Instructions for the task » Return the entries below in their exact form, leaving the pictures out.
*** Listed records Section Begins ***
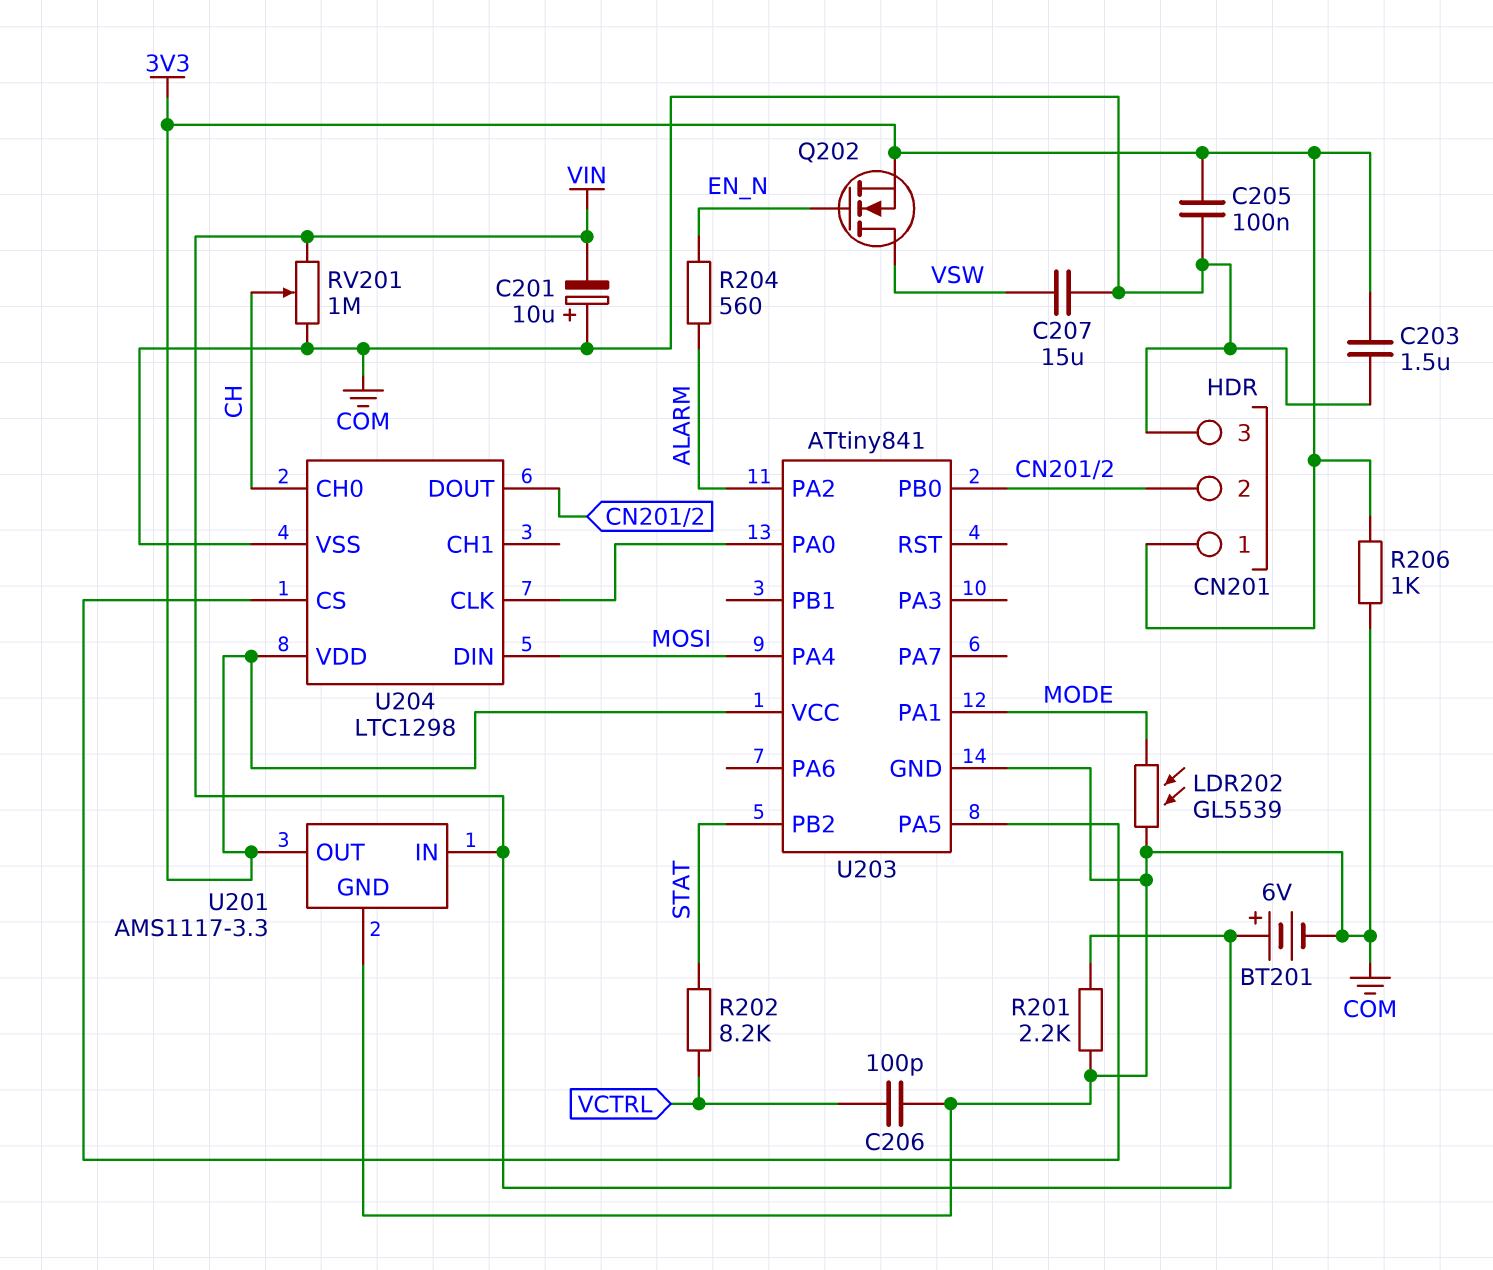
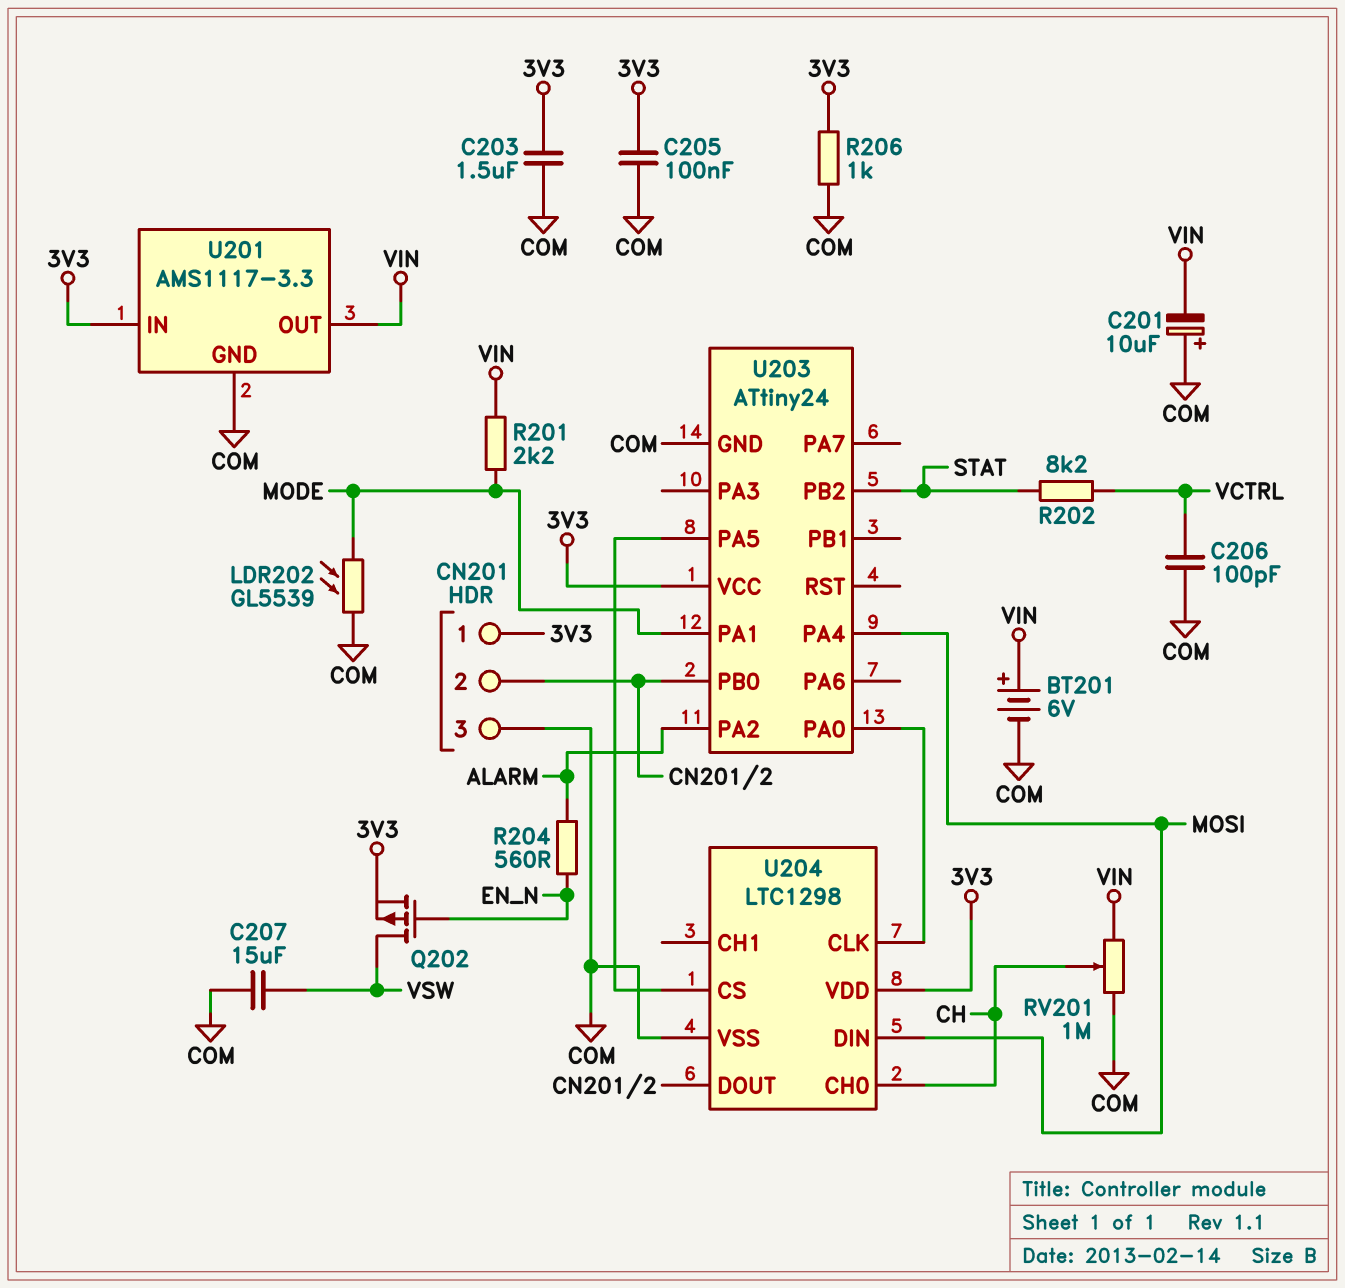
Q202: NMOS (G EN_N, D VSW, S 3V3) -> PMOS (G EN_N, D VSW, S 3V3)
R201: 2.2k (COM, VIN) -> 2.2k (MODE, VIN)
U201 pin IN: VIN -> 3V3
U201 pin OUT: 3V3 -> VIN
U203: ATtiny841 -> ATtiny24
*** Listed records Section Ends ***
Task result »
Q202: NMOS (G EN_N, D VSW, S 3V3) -> PMOS (G EN_N, D VSW, S 3V3)
R201: 2.2k (COM, VIN) -> 2.2k (MODE, VIN)
U201 pin IN: VIN -> 3V3
U201 pin OUT: 3V3 -> VIN
U203: ATtiny841 -> ATtiny24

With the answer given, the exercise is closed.